**Work item**
Every line below that contains the word "lime" must be copied.

[Colored object listings]
○ ○ ○ ○ ○

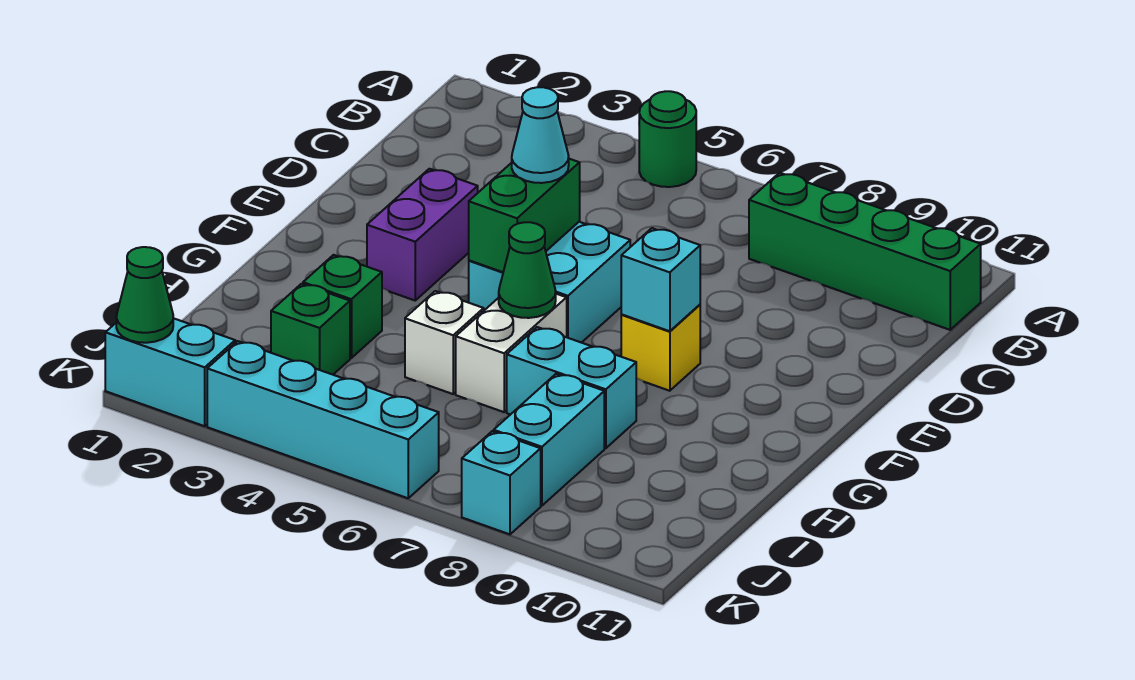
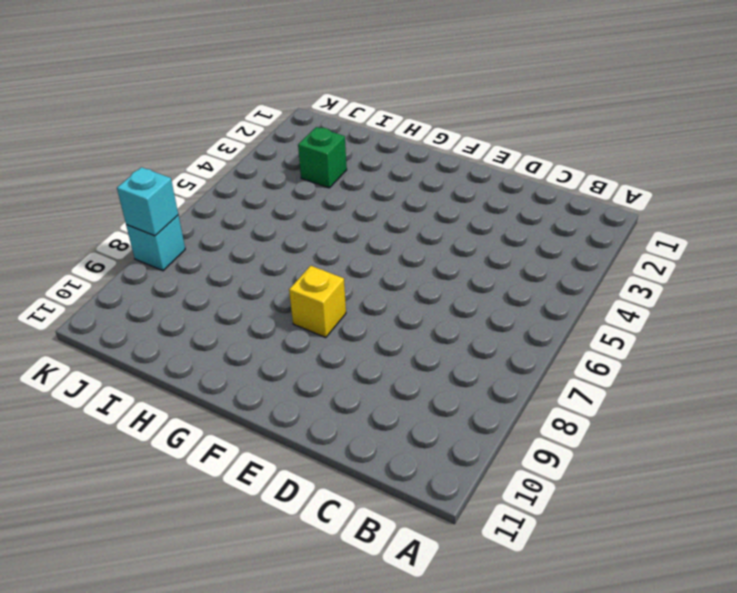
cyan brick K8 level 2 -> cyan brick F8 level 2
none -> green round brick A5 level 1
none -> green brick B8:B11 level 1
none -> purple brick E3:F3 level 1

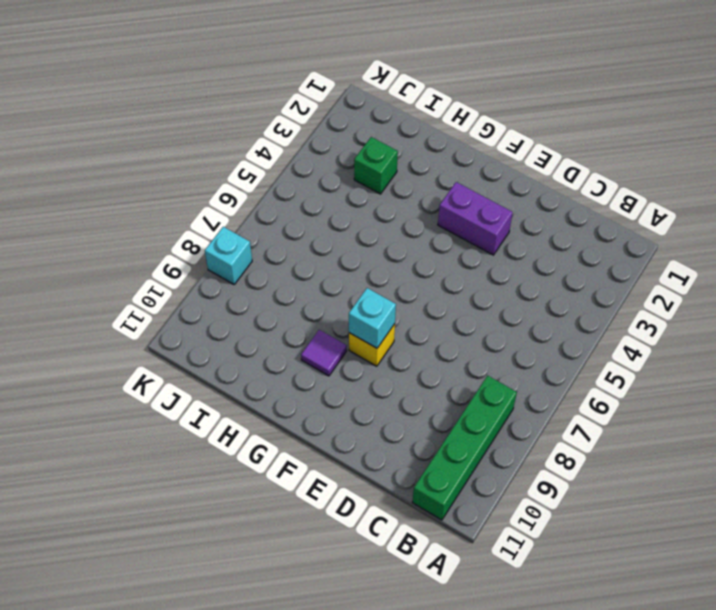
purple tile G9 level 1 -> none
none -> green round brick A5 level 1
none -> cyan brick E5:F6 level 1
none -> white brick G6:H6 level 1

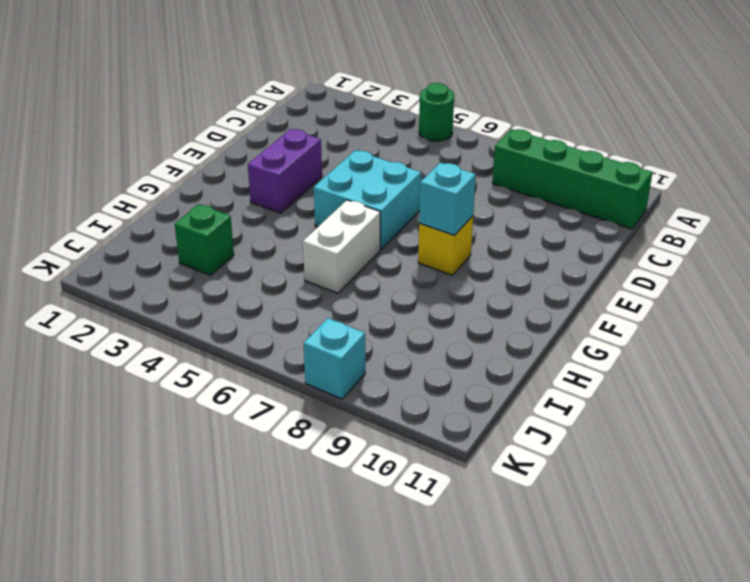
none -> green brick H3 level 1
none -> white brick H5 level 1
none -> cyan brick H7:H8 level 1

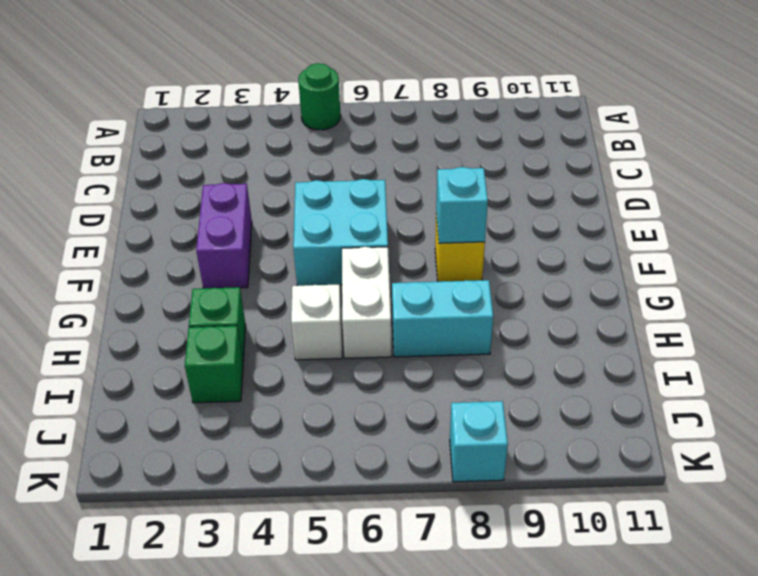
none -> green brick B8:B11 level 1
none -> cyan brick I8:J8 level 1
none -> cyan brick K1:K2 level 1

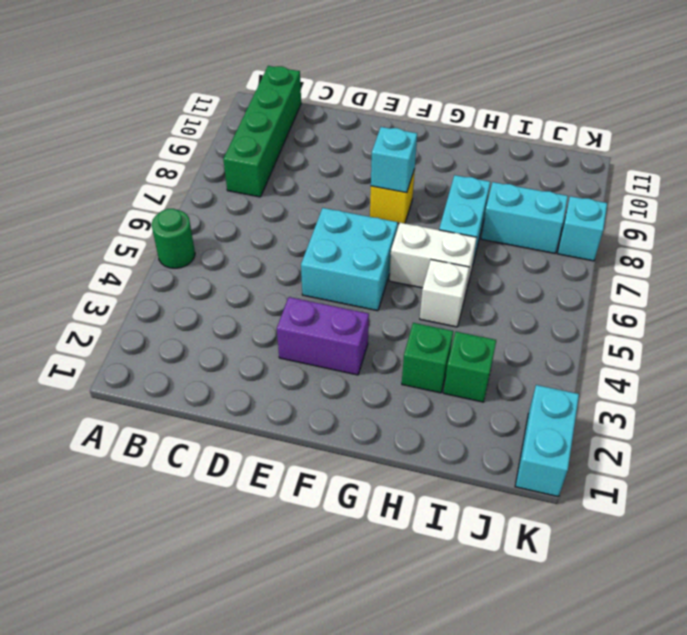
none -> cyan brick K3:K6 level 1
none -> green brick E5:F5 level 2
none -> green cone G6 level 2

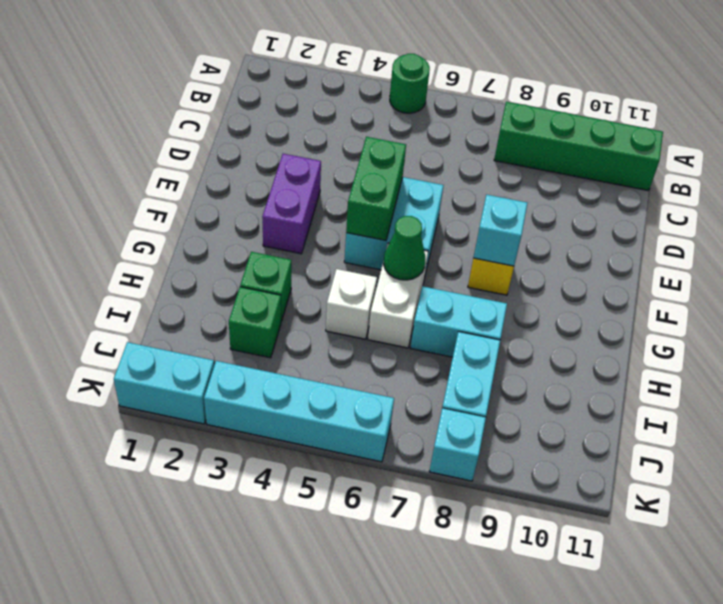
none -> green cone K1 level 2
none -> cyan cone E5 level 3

○ ○ ○ ○ ○

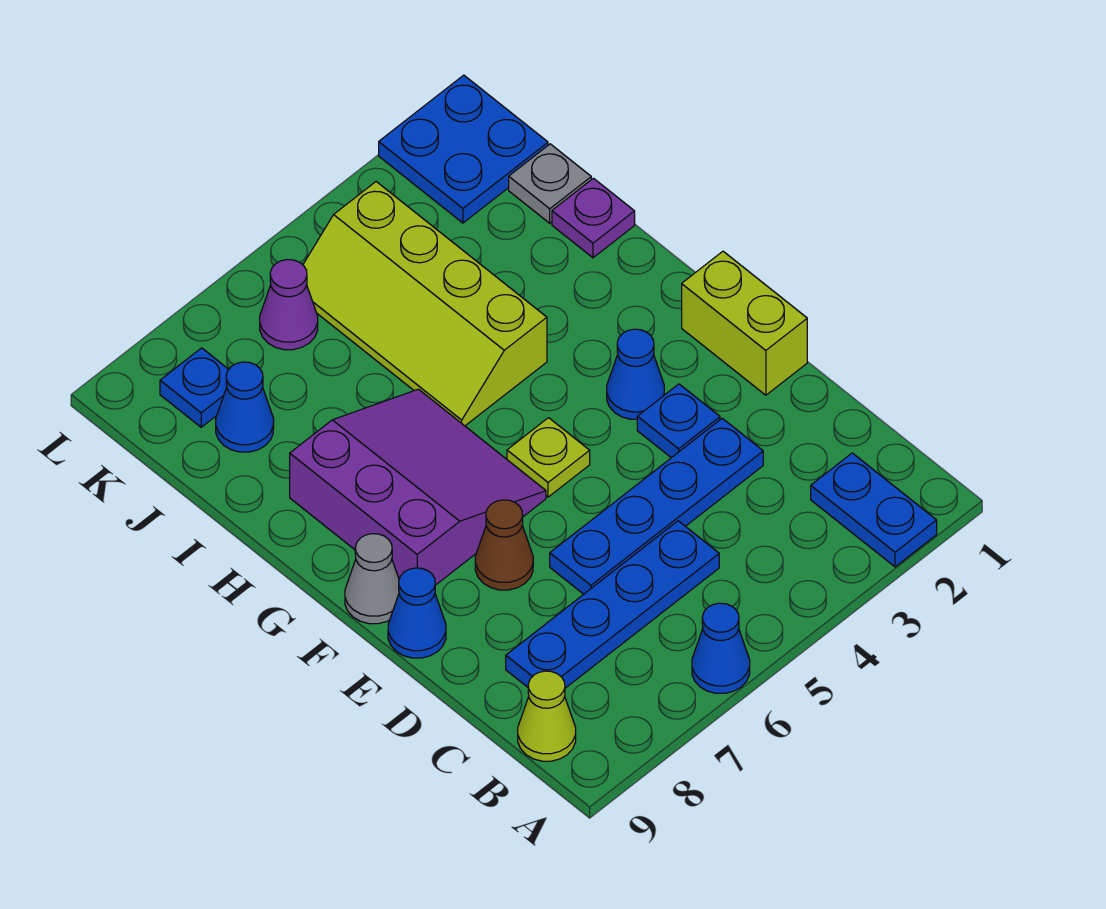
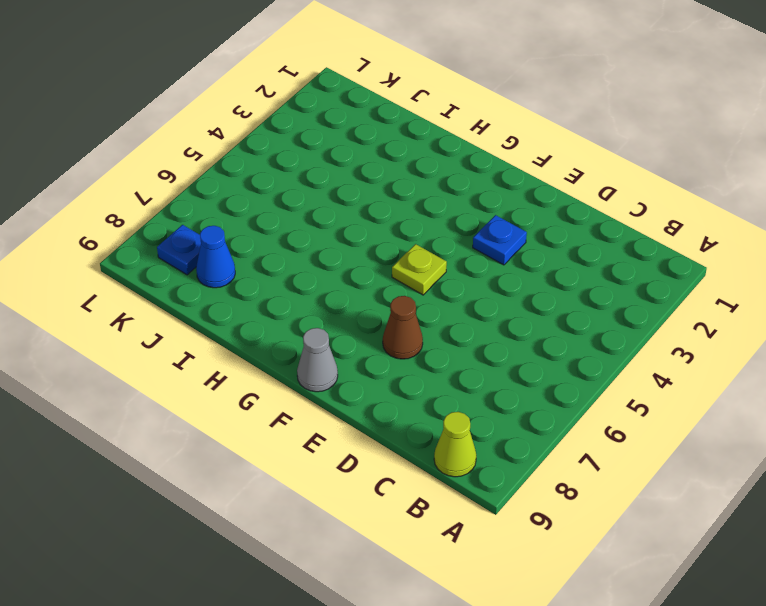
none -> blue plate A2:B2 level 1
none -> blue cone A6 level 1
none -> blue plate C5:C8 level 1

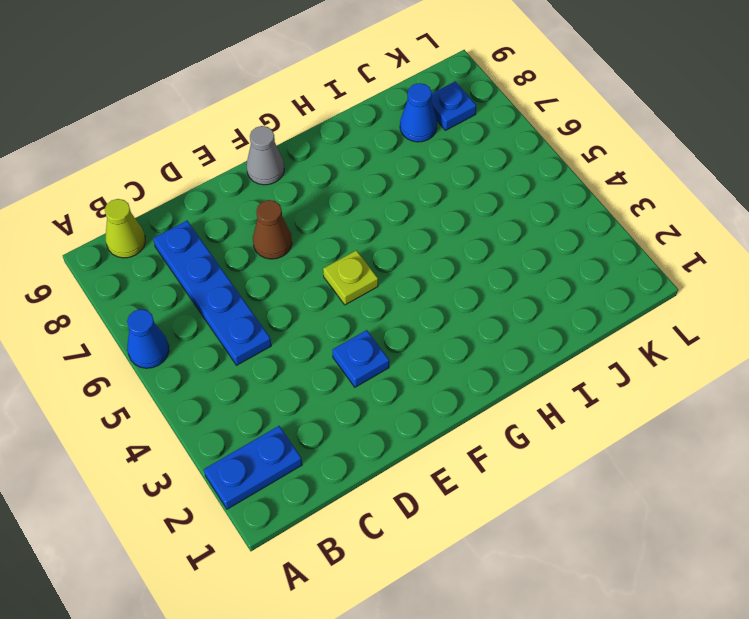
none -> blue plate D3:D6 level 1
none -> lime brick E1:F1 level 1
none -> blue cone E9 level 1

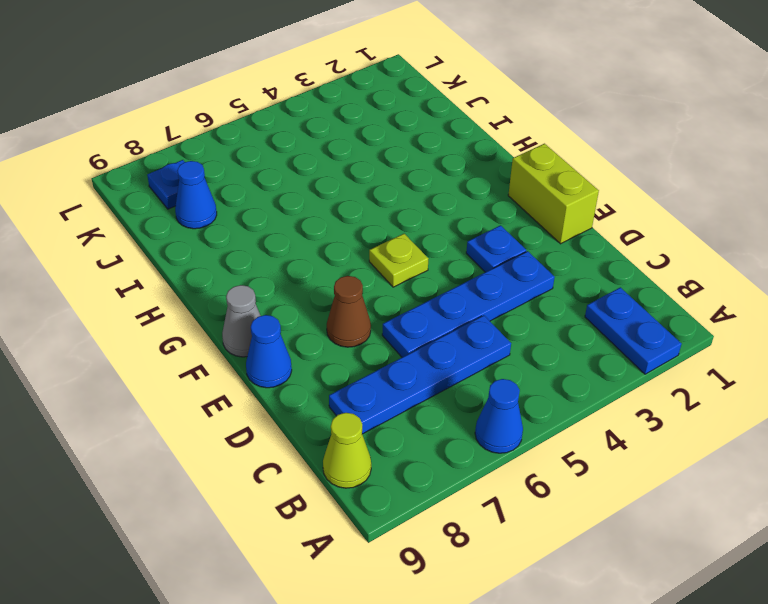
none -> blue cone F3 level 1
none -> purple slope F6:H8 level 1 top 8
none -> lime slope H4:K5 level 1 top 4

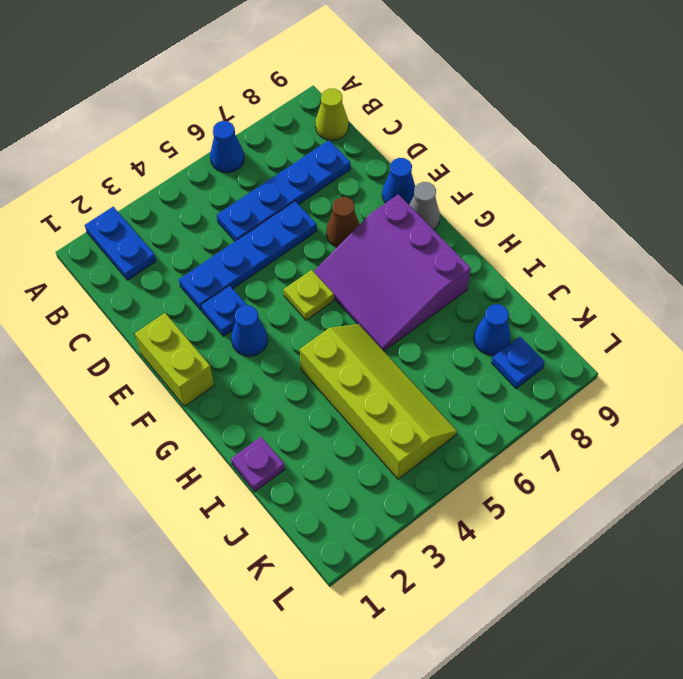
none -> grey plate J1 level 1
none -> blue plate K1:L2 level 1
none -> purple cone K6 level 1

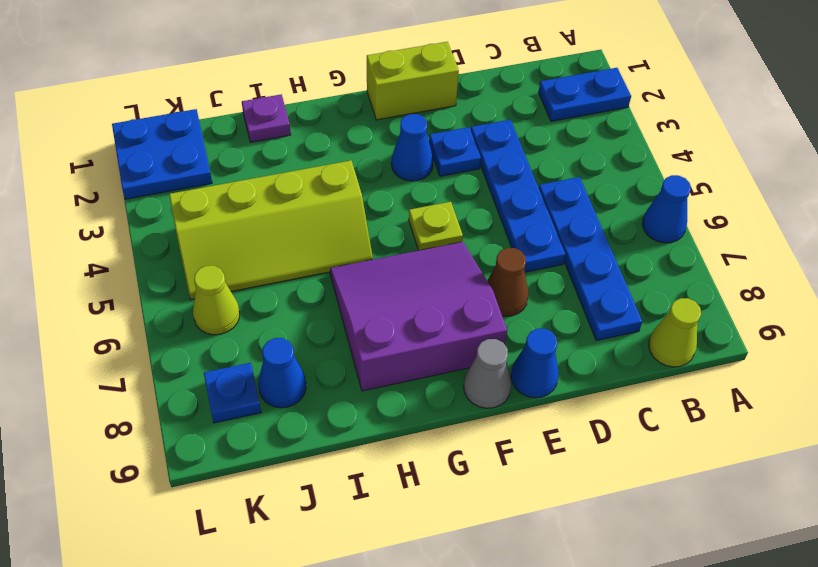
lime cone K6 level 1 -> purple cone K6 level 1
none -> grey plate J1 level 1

○ ○ ○ ○ ○

**Finished task**
none -> lime brick E1:F1 level 1
none -> lime slope H4:K5 level 1 top 4
lime cone K6 level 1 -> purple cone K6 level 1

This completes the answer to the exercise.